Please find every line in the records below that contains the string "Humdrum" and copy each of those lines.

_Collected data entries_
:::::

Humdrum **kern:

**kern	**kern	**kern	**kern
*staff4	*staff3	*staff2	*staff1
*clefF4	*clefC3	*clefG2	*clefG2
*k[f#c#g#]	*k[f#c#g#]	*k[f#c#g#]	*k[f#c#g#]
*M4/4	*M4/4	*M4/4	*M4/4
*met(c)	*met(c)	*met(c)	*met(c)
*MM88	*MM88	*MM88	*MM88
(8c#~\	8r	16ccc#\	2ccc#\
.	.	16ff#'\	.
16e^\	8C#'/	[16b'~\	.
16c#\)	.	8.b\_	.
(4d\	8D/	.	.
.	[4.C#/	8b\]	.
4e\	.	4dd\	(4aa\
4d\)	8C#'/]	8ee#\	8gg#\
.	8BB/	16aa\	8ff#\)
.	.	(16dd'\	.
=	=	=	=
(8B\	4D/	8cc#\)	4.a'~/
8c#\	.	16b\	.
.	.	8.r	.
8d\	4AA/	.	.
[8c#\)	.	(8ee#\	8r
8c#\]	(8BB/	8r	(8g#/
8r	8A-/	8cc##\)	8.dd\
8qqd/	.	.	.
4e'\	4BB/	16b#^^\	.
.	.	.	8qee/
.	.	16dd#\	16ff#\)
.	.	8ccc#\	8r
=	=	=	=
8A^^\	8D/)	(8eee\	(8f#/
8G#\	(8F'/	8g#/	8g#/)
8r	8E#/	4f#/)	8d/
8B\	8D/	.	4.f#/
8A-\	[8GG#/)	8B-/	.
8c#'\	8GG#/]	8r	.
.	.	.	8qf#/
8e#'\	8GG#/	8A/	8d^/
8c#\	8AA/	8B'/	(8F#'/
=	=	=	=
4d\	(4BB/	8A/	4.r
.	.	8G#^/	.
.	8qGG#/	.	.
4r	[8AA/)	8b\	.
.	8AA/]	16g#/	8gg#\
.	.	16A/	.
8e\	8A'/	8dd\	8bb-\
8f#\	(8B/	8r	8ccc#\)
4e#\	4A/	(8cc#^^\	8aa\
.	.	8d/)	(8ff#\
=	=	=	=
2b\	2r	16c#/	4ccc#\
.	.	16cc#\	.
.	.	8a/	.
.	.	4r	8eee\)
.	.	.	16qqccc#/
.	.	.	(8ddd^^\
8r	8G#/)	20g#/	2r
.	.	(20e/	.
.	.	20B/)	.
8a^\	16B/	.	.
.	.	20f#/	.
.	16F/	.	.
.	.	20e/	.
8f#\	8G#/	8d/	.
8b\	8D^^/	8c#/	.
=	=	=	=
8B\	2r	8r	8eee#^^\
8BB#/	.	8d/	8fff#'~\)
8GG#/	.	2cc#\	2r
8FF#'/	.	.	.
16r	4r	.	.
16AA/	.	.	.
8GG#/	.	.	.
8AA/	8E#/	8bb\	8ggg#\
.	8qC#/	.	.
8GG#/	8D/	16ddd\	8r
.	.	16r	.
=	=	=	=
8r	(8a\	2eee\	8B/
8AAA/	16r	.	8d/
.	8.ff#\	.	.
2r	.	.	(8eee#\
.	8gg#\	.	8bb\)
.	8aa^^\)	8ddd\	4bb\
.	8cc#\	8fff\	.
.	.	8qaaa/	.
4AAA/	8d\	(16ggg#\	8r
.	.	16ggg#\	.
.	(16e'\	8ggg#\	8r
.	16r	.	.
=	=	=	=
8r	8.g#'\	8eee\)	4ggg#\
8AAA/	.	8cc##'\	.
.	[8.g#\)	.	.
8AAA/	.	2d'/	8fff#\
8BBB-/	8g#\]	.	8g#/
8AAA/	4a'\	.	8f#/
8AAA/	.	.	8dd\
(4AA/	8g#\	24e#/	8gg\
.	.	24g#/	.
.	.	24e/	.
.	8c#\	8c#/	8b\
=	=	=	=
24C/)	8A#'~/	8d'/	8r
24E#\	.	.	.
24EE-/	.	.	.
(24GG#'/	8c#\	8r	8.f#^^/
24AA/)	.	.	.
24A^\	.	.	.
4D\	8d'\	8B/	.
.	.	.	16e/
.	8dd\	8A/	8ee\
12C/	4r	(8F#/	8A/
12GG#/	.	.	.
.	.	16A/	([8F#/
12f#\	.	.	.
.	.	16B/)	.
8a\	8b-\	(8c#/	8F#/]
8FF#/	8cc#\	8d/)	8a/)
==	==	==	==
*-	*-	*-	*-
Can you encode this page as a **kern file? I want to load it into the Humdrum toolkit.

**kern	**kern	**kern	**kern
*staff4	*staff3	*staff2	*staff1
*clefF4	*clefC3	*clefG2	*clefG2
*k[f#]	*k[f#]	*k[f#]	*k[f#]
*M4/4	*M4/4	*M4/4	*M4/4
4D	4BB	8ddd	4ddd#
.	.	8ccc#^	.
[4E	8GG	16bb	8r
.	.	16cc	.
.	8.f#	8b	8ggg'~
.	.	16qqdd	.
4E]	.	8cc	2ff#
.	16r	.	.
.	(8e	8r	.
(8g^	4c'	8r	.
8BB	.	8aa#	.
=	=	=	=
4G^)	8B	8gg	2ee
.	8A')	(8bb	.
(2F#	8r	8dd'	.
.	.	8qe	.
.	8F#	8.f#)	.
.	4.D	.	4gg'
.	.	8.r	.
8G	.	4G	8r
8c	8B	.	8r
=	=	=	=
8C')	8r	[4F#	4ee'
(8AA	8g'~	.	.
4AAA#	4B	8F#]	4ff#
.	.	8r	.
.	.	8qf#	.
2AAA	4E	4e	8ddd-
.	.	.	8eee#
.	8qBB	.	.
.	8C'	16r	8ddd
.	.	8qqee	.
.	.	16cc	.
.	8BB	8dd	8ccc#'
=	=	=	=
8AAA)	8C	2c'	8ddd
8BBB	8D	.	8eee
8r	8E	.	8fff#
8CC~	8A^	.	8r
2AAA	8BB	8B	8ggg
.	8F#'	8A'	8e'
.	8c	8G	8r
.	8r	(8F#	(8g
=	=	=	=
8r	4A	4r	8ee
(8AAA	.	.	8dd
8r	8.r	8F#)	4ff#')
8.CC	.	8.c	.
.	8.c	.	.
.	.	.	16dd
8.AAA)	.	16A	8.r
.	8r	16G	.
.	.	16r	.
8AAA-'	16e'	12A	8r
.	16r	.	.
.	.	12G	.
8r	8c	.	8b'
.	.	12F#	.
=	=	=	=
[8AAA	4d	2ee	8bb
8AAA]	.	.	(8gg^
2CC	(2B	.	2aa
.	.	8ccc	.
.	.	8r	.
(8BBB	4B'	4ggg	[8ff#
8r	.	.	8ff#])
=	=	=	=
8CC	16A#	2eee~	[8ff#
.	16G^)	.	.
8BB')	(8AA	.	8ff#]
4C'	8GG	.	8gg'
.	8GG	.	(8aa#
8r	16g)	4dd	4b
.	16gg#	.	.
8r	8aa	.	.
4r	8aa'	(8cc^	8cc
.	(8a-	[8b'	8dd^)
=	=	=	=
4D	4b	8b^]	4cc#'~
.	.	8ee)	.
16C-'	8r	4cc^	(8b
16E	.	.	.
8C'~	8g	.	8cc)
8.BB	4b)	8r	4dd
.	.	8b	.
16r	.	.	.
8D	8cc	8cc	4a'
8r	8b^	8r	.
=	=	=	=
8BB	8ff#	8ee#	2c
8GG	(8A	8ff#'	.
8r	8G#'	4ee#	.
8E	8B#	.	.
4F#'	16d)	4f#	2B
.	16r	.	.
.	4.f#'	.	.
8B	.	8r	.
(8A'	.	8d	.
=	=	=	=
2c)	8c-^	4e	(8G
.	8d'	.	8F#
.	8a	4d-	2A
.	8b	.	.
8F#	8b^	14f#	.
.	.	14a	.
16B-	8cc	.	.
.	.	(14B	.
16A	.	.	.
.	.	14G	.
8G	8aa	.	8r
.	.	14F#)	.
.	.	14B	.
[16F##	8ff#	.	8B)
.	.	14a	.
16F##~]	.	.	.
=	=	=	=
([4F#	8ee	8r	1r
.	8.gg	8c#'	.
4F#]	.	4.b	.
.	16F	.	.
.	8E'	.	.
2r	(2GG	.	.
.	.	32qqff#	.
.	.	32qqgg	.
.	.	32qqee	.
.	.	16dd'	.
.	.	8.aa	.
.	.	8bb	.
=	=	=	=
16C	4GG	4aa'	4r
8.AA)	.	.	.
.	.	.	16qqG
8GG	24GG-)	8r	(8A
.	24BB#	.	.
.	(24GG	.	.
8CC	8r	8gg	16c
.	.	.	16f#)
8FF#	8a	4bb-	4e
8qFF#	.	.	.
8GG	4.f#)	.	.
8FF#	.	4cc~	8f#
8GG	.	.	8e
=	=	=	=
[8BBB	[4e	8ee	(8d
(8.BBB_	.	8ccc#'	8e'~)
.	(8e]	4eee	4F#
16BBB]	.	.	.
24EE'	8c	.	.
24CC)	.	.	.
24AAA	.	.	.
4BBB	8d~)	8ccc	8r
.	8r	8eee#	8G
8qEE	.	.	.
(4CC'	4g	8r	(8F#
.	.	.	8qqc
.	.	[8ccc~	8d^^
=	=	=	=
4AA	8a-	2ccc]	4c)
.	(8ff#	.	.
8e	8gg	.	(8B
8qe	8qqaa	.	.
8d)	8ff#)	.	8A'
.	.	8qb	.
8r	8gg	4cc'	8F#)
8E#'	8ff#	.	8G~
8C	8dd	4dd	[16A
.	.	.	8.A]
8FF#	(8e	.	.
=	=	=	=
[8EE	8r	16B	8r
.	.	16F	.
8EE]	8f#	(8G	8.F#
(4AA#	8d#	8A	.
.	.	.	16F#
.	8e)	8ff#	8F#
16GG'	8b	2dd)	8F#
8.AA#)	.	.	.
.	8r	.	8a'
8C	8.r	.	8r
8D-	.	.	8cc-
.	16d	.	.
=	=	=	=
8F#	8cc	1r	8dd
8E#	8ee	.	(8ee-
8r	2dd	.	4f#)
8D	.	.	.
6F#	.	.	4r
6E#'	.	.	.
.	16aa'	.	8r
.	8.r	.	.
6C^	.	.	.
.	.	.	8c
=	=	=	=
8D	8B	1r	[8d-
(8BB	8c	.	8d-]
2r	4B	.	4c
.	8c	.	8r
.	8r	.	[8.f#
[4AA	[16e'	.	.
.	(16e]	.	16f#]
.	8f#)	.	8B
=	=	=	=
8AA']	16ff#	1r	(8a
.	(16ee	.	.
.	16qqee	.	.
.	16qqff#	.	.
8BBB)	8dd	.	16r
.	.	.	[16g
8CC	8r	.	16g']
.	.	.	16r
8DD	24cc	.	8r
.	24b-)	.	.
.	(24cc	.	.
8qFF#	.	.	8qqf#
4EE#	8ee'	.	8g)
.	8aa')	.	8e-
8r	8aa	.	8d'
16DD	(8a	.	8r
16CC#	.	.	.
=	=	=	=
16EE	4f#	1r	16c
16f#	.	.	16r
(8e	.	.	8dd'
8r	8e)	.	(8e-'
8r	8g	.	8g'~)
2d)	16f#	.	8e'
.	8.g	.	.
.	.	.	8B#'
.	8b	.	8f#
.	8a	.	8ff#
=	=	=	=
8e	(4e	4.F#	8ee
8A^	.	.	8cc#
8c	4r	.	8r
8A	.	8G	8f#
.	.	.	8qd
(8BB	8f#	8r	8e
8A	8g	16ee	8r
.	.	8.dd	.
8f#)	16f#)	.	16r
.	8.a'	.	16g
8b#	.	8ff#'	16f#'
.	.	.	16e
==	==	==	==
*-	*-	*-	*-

:::::

_Task answer_
Humdrum **kern:
Can you encode this page as a **kern file? I want to load it into the Humdrum toolkit.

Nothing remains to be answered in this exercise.